* Task material
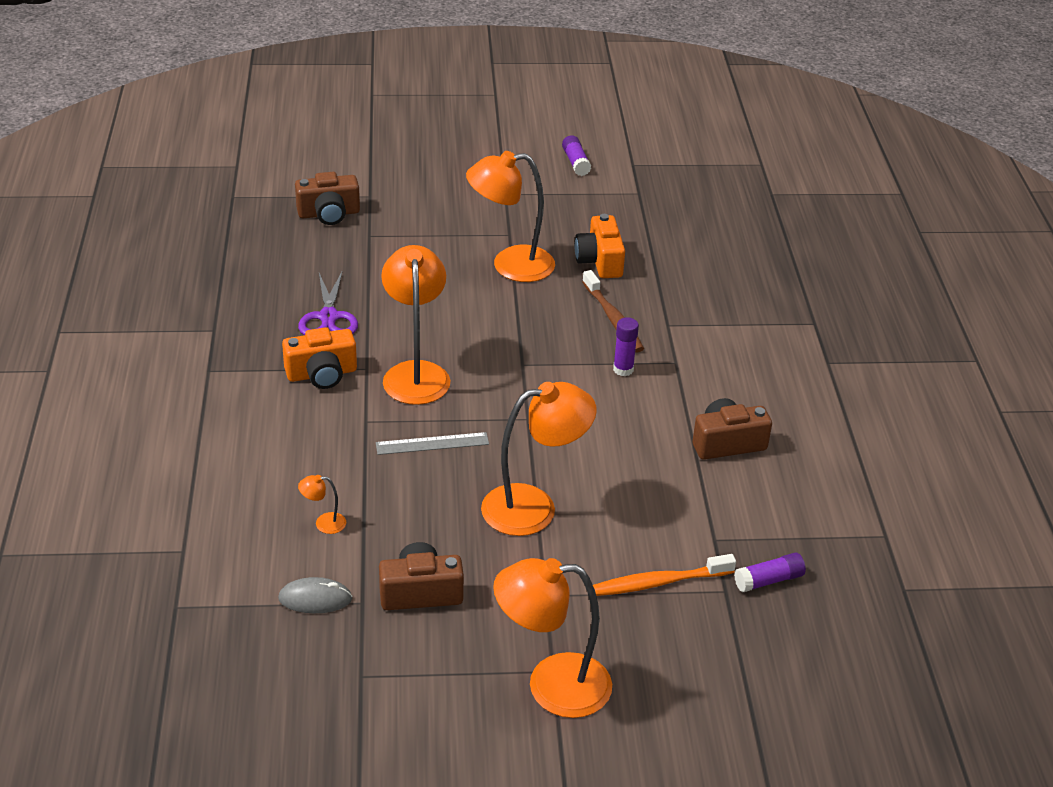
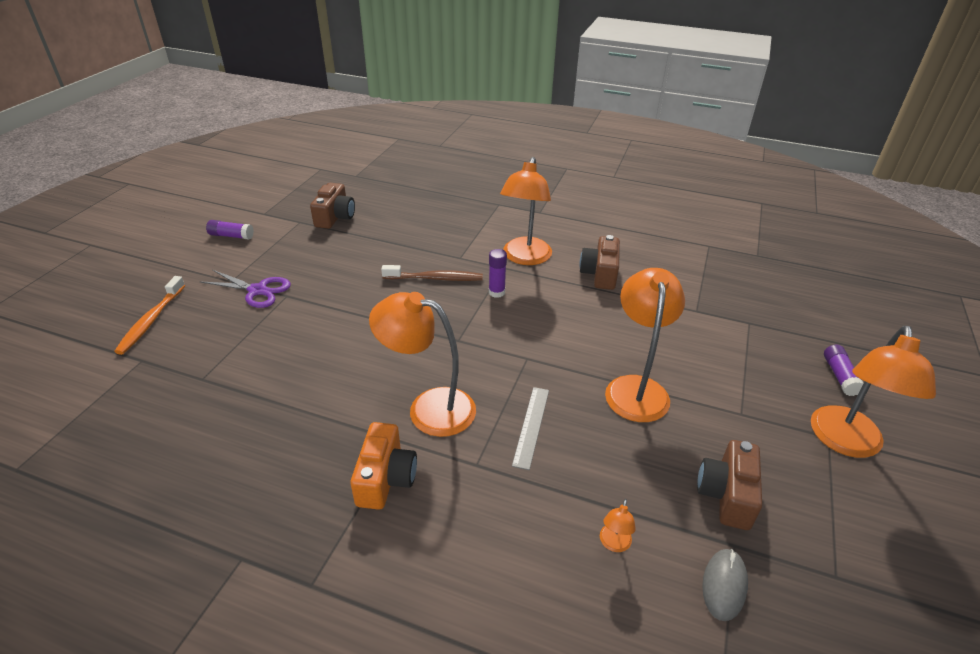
camera: 65 degrees left, 0 degrees up
(328, 317) = (300, 446): purple scissors -> purple scissors (257, 290)
(329, 214) = (137, 397): brown camera -> brown camera (335, 217)
(510, 265) = (327, 307): orange lamp -> orange lamp (524, 258)
(600, 261) = (362, 263): orange camera -> none
(658, 583) = (736, 350): orange toothbrush -> orange toothbrush (151, 320)
(768, 580) = (742, 301): purple glue stick -> purple glue stick (839, 376)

* Exercise details
The answer is the line with "(510, 265) = (327, 307): orange" plus every line after it, printed exactly as they appear above.

* Answer box
(510, 265) = (327, 307): orange lamp -> orange lamp (524, 258)
(600, 261) = (362, 263): orange camera -> none
(658, 583) = (736, 350): orange toothbrush -> orange toothbrush (151, 320)
(768, 580) = (742, 301): purple glue stick -> purple glue stick (839, 376)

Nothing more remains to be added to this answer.